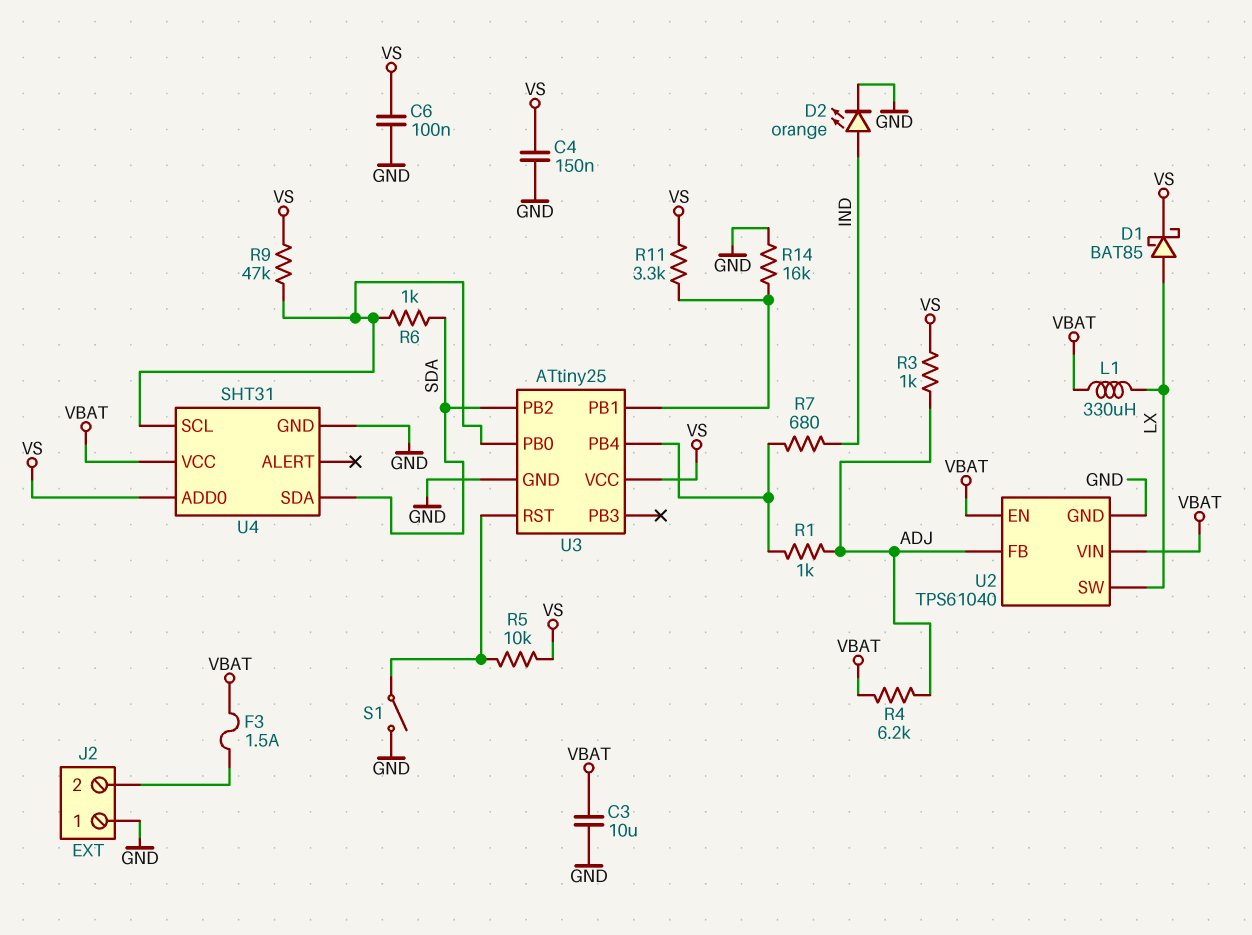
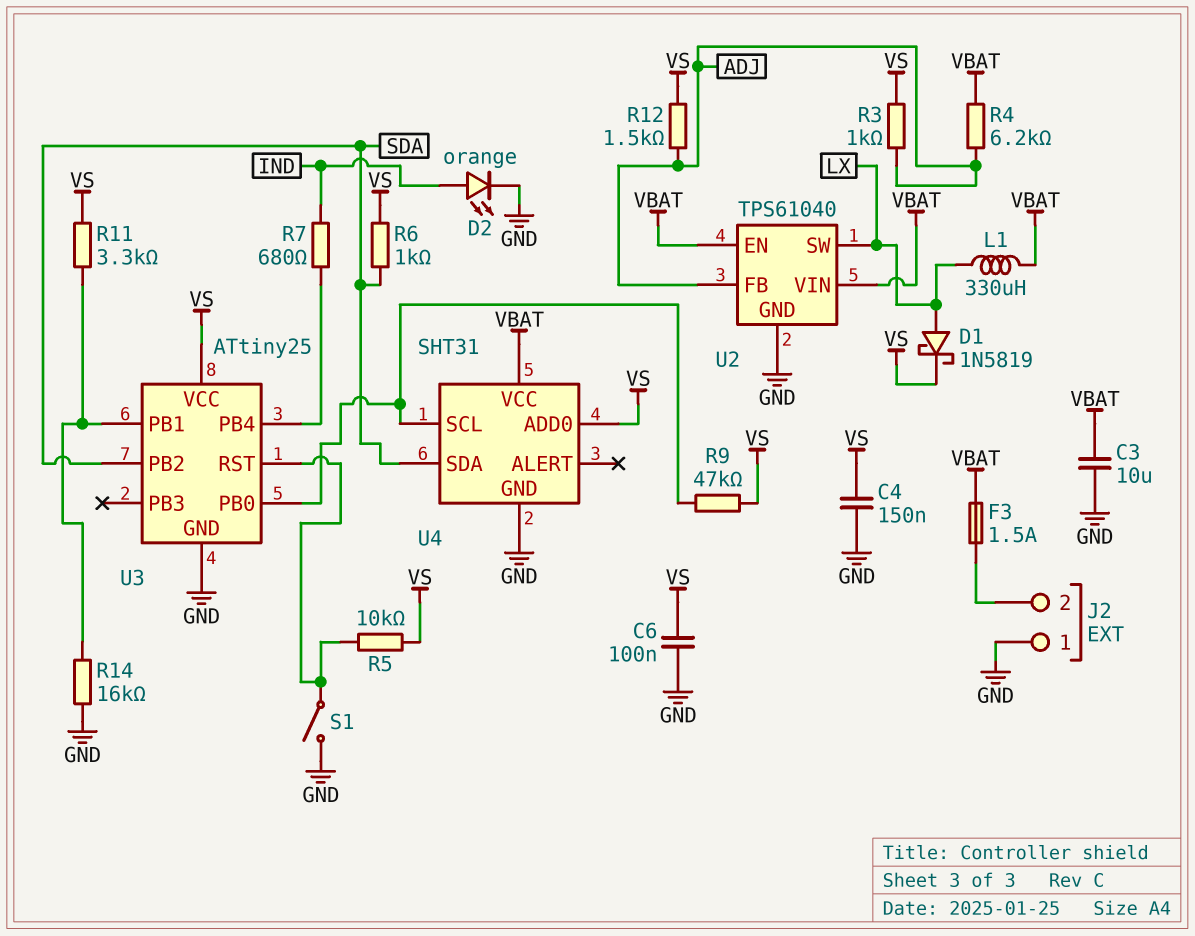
D1: schottky BAT85 (A LX, K VS) -> schottky 1N5819 (A LX, K VS)
R1: 1k (ADJ, U3/PB4) -> none
R6: 1k (SDA, U3/PB0) -> 1k (SDA, VS)
R12: none -> 1.5k (ADJ, VS)

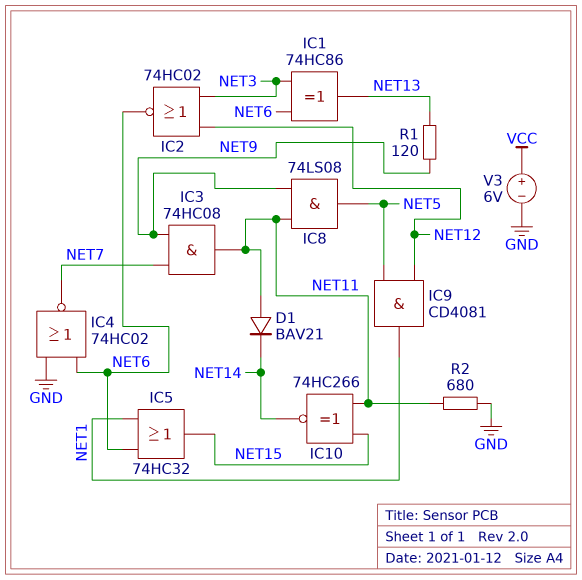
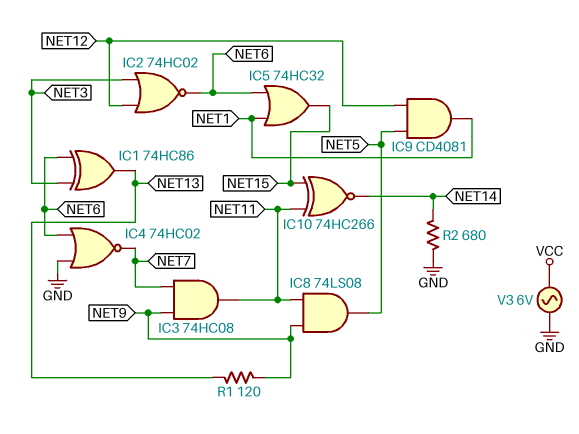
D1: diode BAV21 (A NET11, K NET14) -> none
R2: 680 (GND, NET11) -> 680 (GND, NET14)
V3: 6V (plus VCC, minus GND) -> AC 6V (GND, VCC)

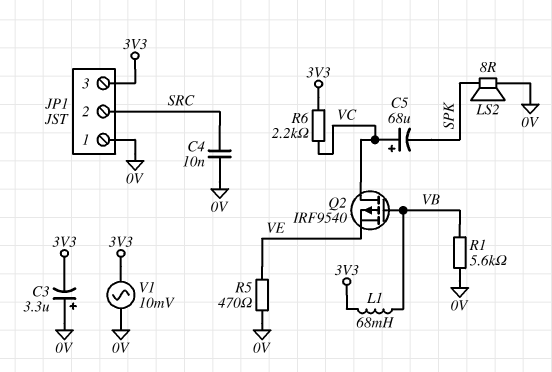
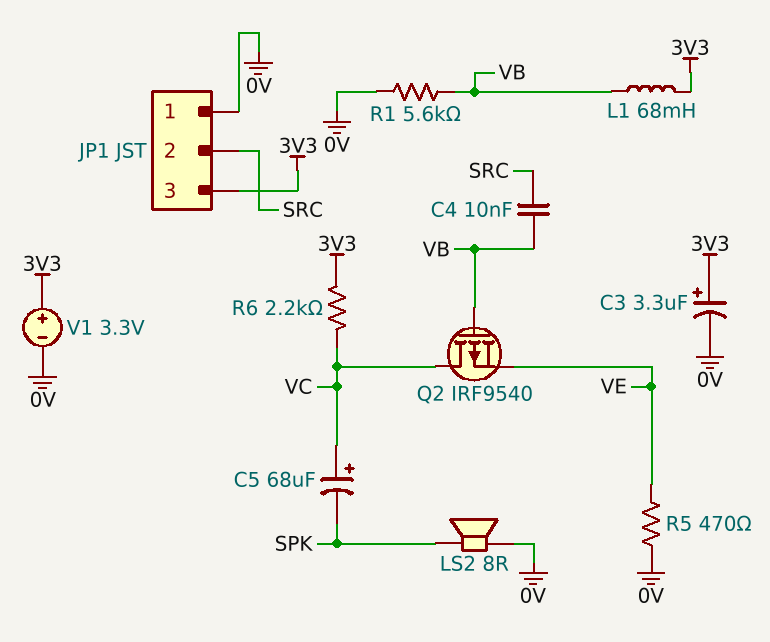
C3: 3.3uF (plus 0V, minus 3V3) -> 3.3uF (plus 3V3, minus 0V)
C4: 10nF (0V, SRC) -> 10nF (SRC, VB)
V1: AC 10mV (0V, 3V3) -> 3.3V (plus 3V3, minus 0V)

#####

Exercise brief:
Would it be possible to reproduce the material word for word, images omitted?

Worked solution:
D1: schottky BAT85 (A LX, K VS) -> schottky 1N5819 (A LX, K VS)
R1: 1k (ADJ, U3/PB4) -> none
R6: 1k (SDA, U3/PB0) -> 1k (SDA, VS)
R12: none -> 1.5k (ADJ, VS)

D1: diode BAV21 (A NET11, K NET14) -> none
R2: 680 (GND, NET11) -> 680 (GND, NET14)
V3: 6V (plus VCC, minus GND) -> AC 6V (GND, VCC)

C3: 3.3uF (plus 0V, minus 3V3) -> 3.3uF (plus 3V3, minus 0V)
C4: 10nF (0V, SRC) -> 10nF (SRC, VB)
V1: AC 10mV (0V, 3V3) -> 3.3V (plus 3V3, minus 0V)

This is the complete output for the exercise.